PROVIDED INFORMATION Block Start

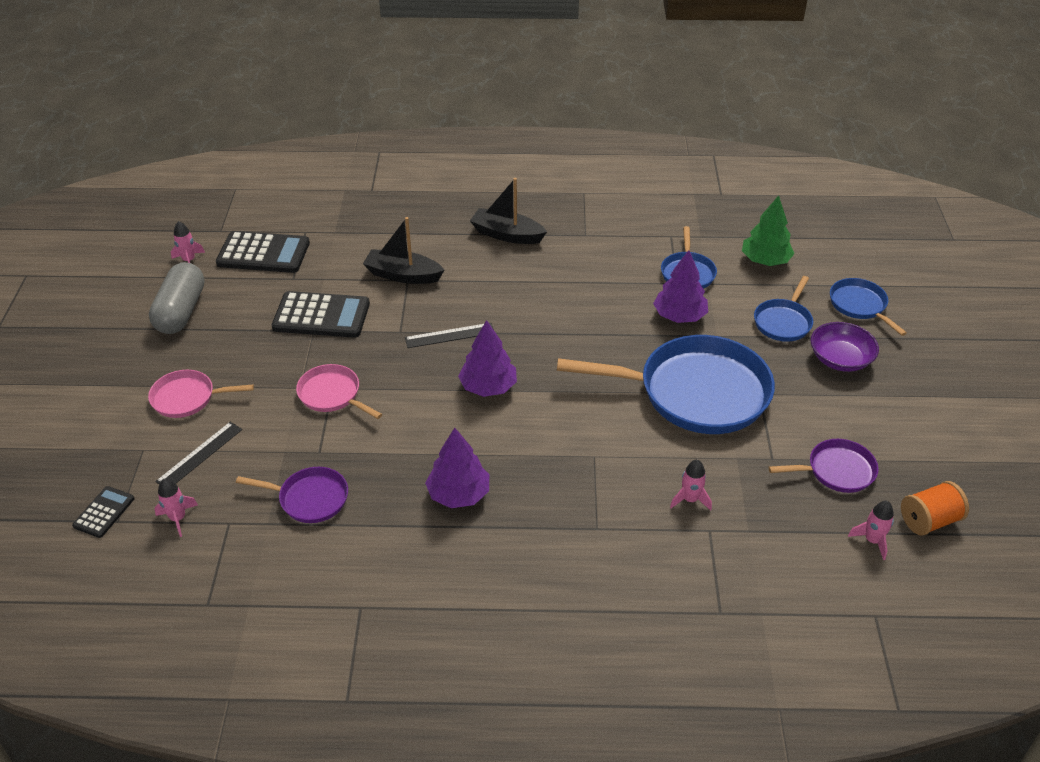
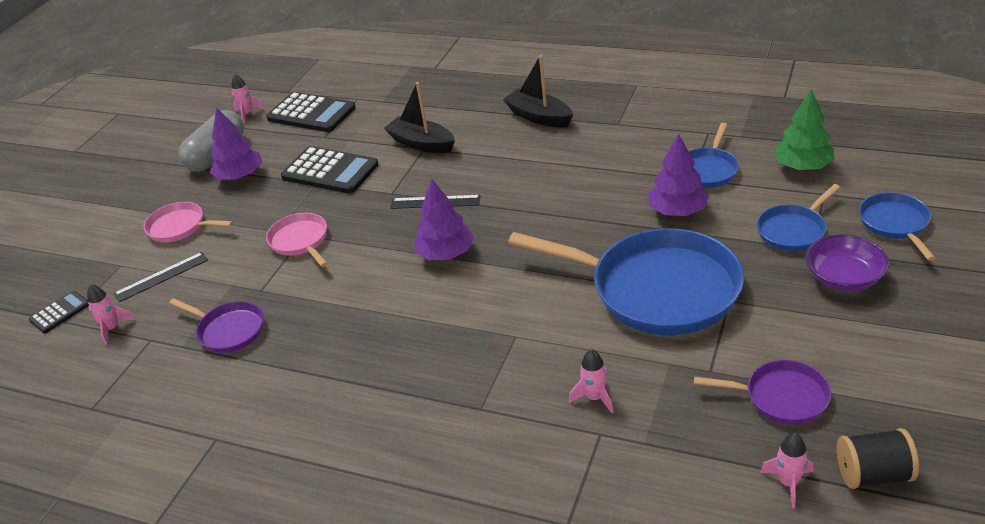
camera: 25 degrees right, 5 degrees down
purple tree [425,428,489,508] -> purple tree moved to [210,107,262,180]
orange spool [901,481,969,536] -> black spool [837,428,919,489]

PROVIDED INFORMATION Block End
PROVIDED INFORMATION Block Start

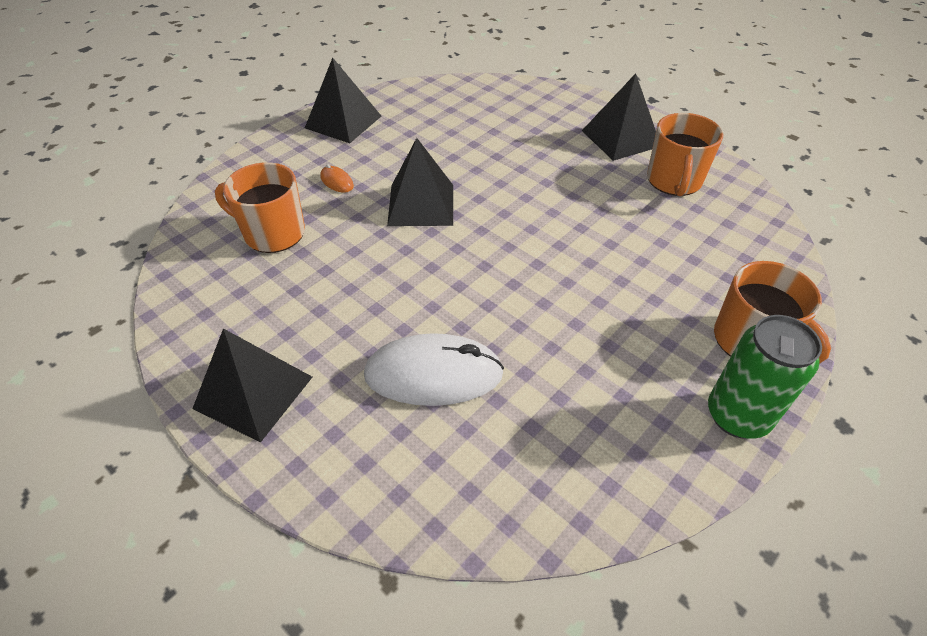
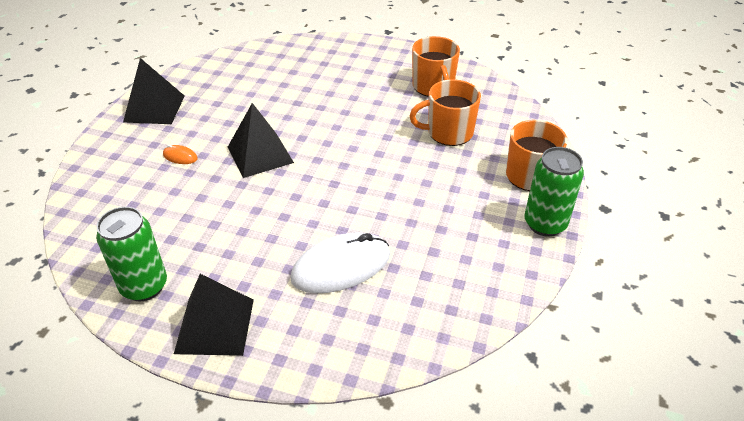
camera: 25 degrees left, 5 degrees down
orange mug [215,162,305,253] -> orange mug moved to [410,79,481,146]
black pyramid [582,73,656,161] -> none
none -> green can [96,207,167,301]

PROVIDED INFORMATION Block End

TASK STATEMENT
Using the entries above, extract exactly the span from the line with "camera: 25 degrees left, 5 degrees down" to the line with "none -> green can [96,207,167,301]", both lines included; leave out everything else.

WRITTEN ANSWER
camera: 25 degrees left, 5 degrees down
orange mug [215,162,305,253] -> orange mug moved to [410,79,481,146]
black pyramid [582,73,656,161] -> none
none -> green can [96,207,167,301]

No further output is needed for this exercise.